### RECORDS SHOWN
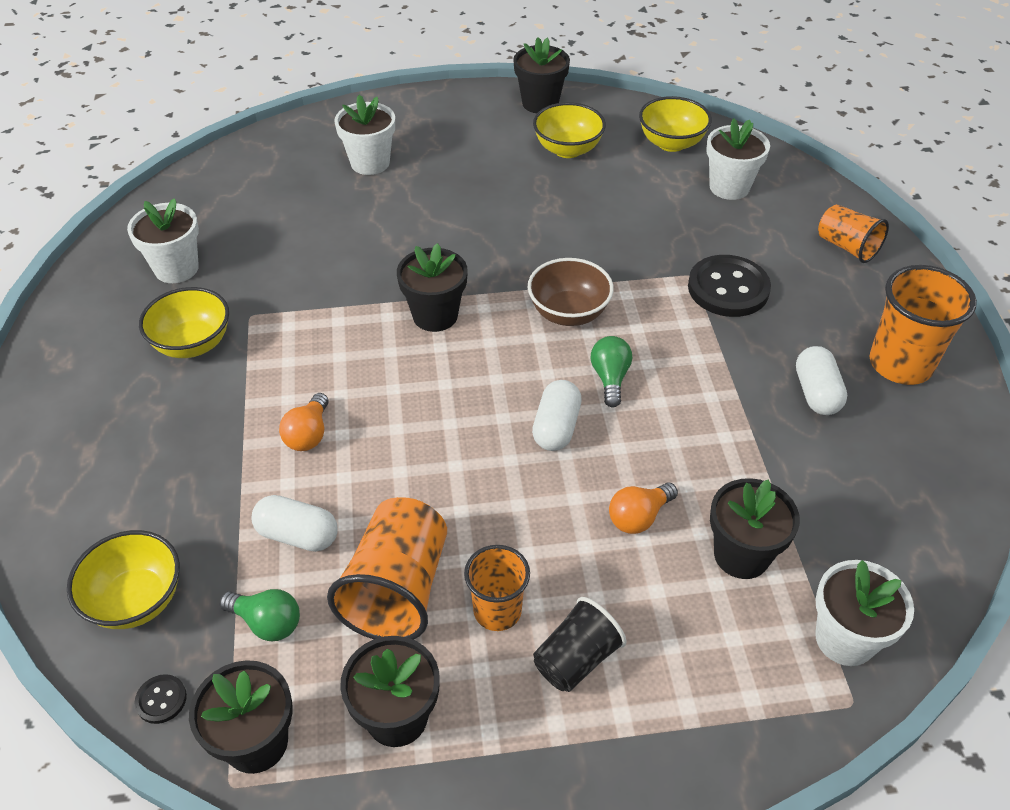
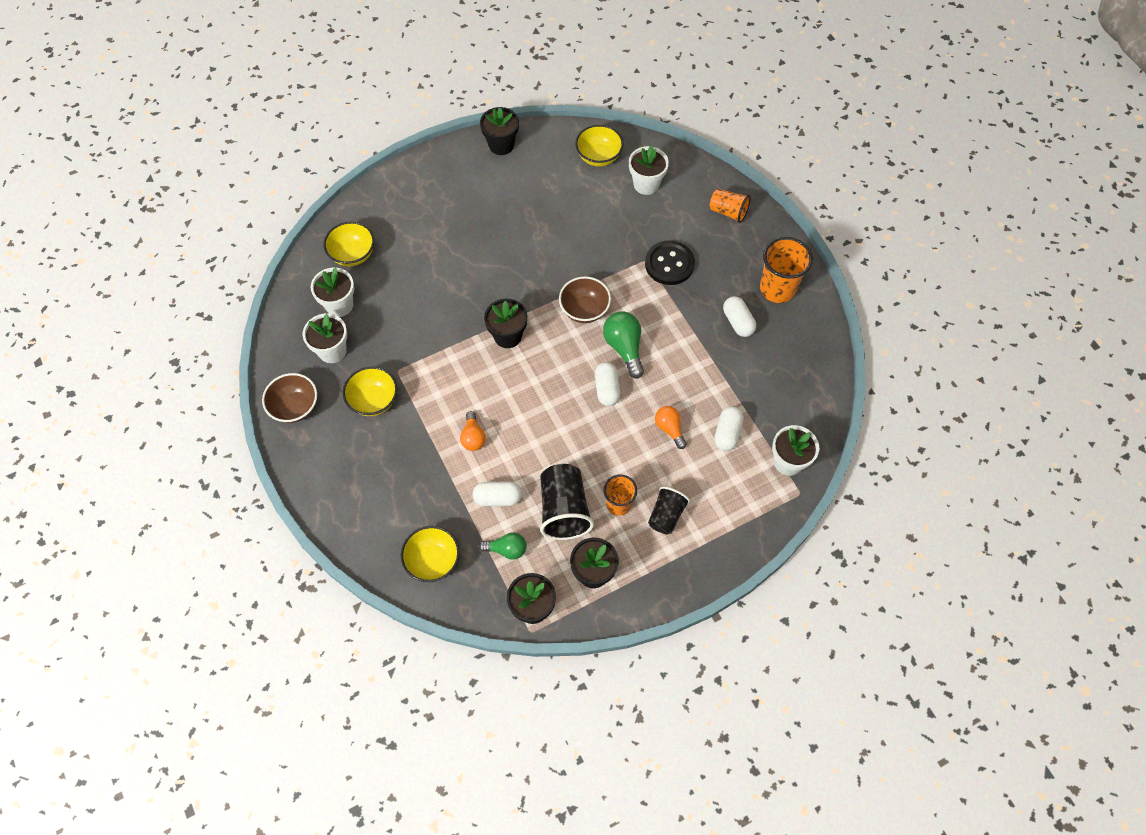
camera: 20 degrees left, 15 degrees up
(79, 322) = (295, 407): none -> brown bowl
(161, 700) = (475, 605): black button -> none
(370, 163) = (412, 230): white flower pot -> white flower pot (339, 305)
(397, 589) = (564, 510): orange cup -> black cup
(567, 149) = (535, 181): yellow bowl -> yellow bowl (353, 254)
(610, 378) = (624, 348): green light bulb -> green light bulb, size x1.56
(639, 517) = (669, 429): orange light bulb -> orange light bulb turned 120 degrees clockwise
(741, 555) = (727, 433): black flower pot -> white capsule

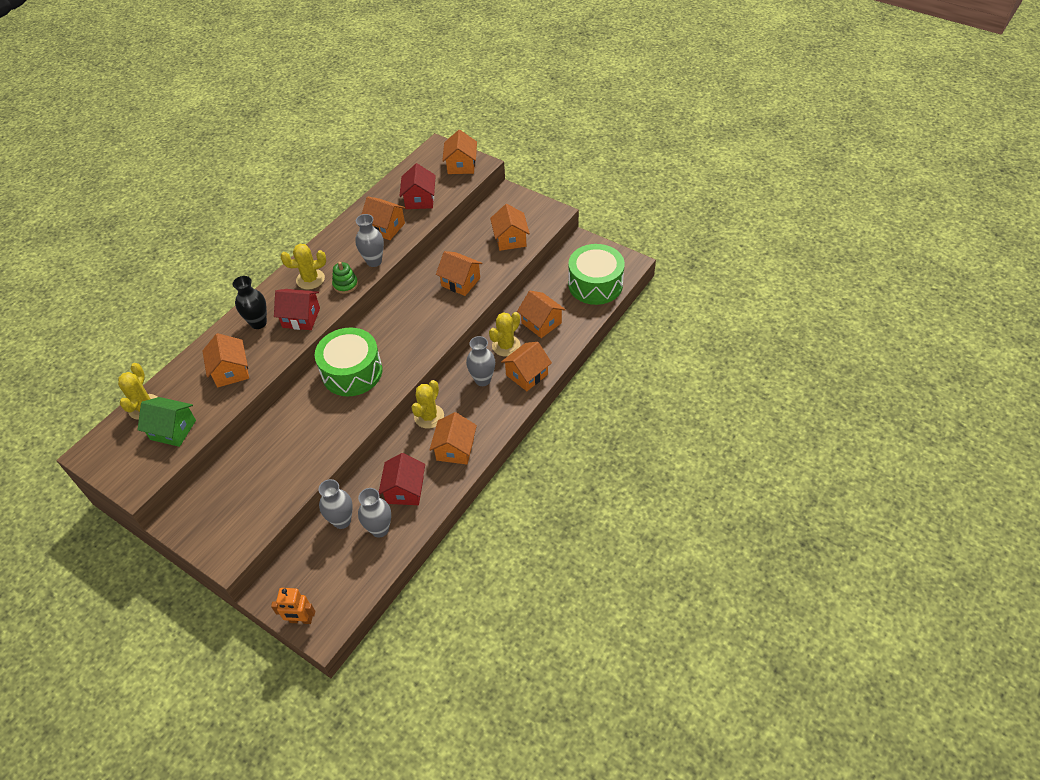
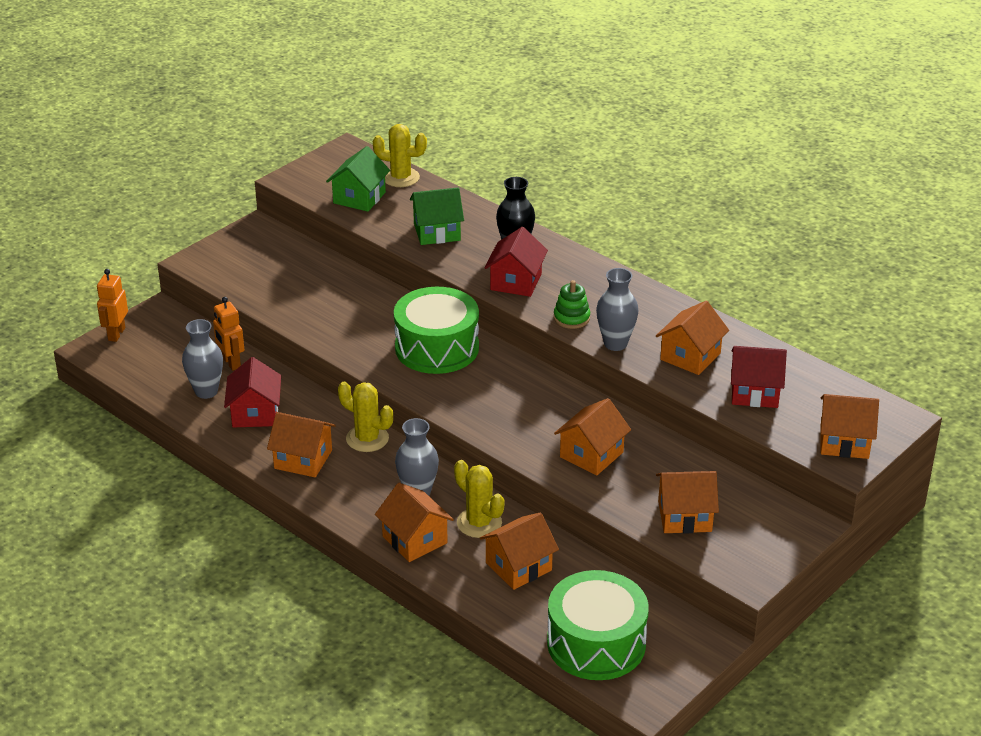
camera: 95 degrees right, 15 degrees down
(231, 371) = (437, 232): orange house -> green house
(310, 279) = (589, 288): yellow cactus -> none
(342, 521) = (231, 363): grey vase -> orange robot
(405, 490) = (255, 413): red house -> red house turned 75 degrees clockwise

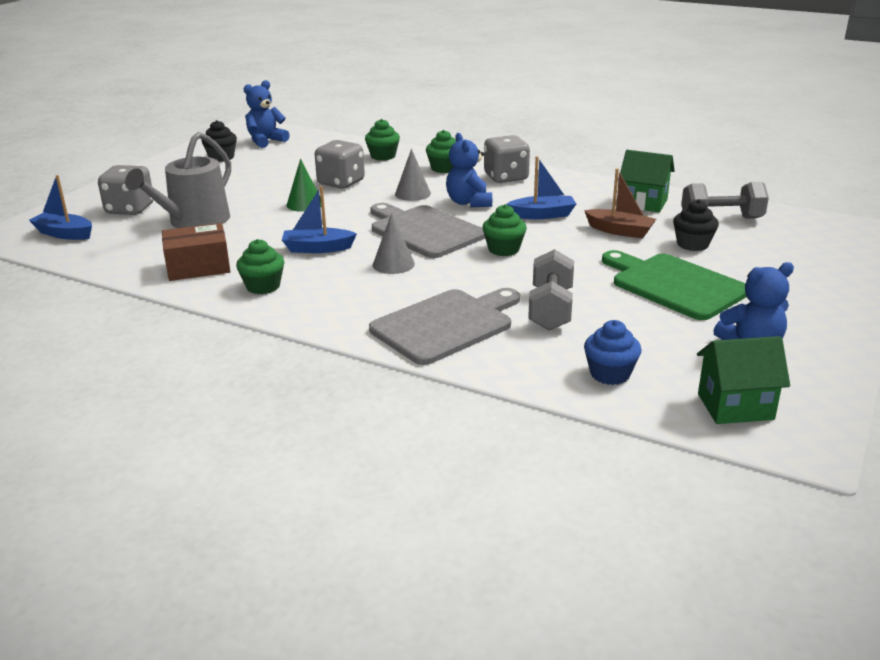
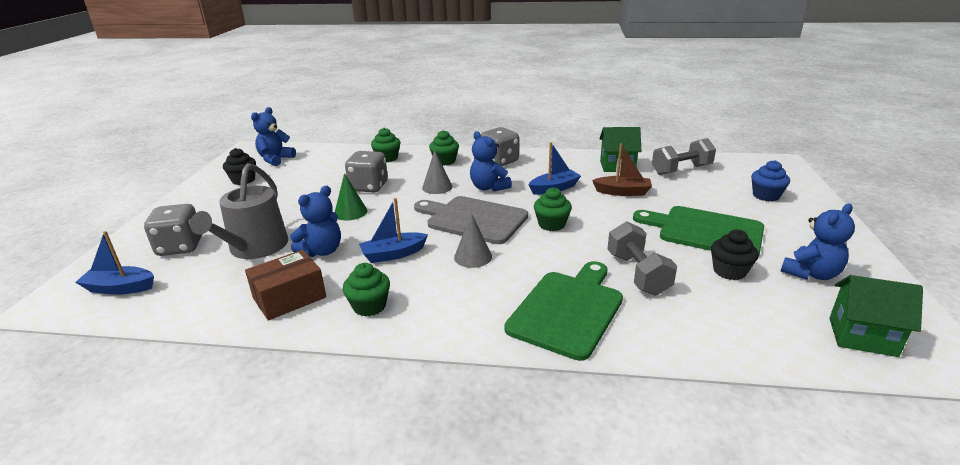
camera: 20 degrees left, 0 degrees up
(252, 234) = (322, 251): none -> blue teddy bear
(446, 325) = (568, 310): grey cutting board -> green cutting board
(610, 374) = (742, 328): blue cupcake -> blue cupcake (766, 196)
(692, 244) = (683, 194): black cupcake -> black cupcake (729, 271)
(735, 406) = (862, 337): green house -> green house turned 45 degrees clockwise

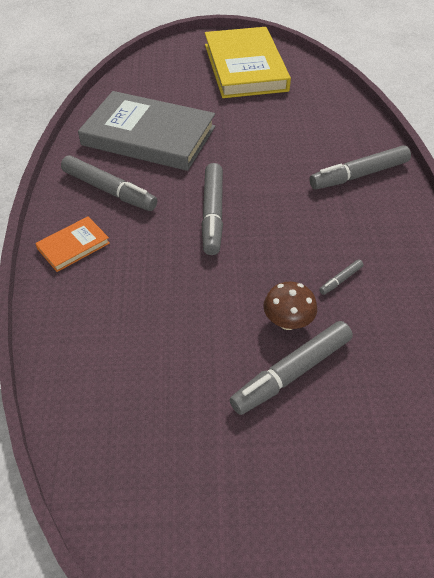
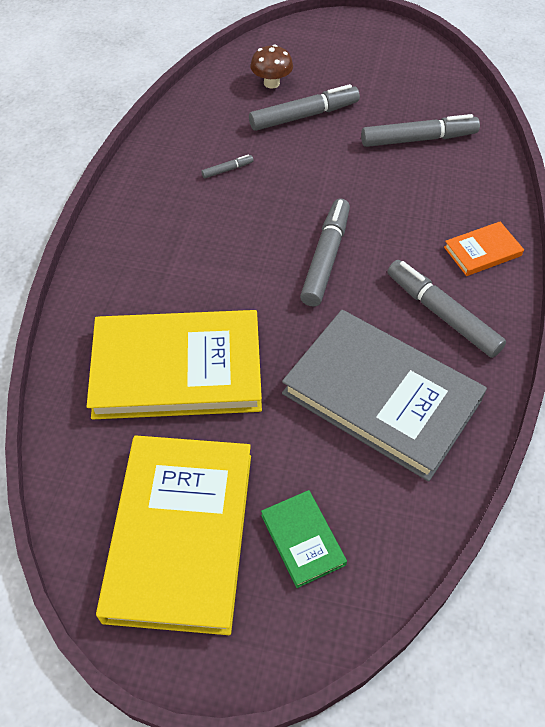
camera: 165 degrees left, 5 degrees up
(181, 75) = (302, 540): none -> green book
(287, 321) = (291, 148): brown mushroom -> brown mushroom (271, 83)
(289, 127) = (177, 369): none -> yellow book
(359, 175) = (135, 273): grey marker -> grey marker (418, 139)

### EXERCISE GOAL
An exact retyping of the material, minus the pictures, is the required answer.

### EXERCISE RESPONSE
camera: 20 degrees left, 15 degrees up
(79, 322) = (295, 407): none -> brown bowl
(161, 700) = (475, 605): black button -> none
(370, 163) = (412, 230): white flower pot -> white flower pot (339, 305)
(397, 589) = (564, 510): orange cup -> black cup
(567, 149) = (535, 181): yellow bowl -> yellow bowl (353, 254)
(610, 378) = (624, 348): green light bulb -> green light bulb, size x1.56
(639, 517) = (669, 429): orange light bulb -> orange light bulb turned 120 degrees clockwise
(741, 555) = (727, 433): black flower pot -> white capsule

camera: 95 degrees right, 15 degrees down
(231, 371) = (437, 232): orange house -> green house
(310, 279) = (589, 288): yellow cactus -> none
(342, 521) = (231, 363): grey vase -> orange robot
(405, 490) = (255, 413): red house -> red house turned 75 degrees clockwise

camera: 20 degrees left, 0 degrees up
(252, 234) = (322, 251): none -> blue teddy bear
(446, 325) = (568, 310): grey cutting board -> green cutting board
(610, 374) = (742, 328): blue cupcake -> blue cupcake (766, 196)
(692, 244) = (683, 194): black cupcake -> black cupcake (729, 271)
(735, 406) = (862, 337): green house -> green house turned 45 degrees clockwise

camera: 165 degrees left, 5 degrees up
(181, 75) = (302, 540): none -> green book
(287, 321) = (291, 148): brown mushroom -> brown mushroom (271, 83)
(289, 127) = (177, 369): none -> yellow book
(359, 175) = (135, 273): grey marker -> grey marker (418, 139)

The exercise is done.